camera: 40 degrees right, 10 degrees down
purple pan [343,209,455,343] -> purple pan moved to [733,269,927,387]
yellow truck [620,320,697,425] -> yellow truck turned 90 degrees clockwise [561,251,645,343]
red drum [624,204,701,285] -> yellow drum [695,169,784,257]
==
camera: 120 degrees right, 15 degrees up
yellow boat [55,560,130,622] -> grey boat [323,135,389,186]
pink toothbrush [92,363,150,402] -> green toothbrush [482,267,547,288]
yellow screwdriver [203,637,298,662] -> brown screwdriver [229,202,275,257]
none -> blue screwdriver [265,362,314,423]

▶ **WORK TO BE COMPLETED**: The required answer is the run of lines above, starting at the line with "camera: 120 degrees right, 15 degrees up" and ending at the line with "none -> blue screwdriver [265,362,314,423]", reproduced exactly with both ends.

▶ **TASK OUTPUT**:
camera: 120 degrees right, 15 degrees up
yellow boat [55,560,130,622] -> grey boat [323,135,389,186]
pink toothbrush [92,363,150,402] -> green toothbrush [482,267,547,288]
yellow screwdriver [203,637,298,662] -> brown screwdriver [229,202,275,257]
none -> blue screwdriver [265,362,314,423]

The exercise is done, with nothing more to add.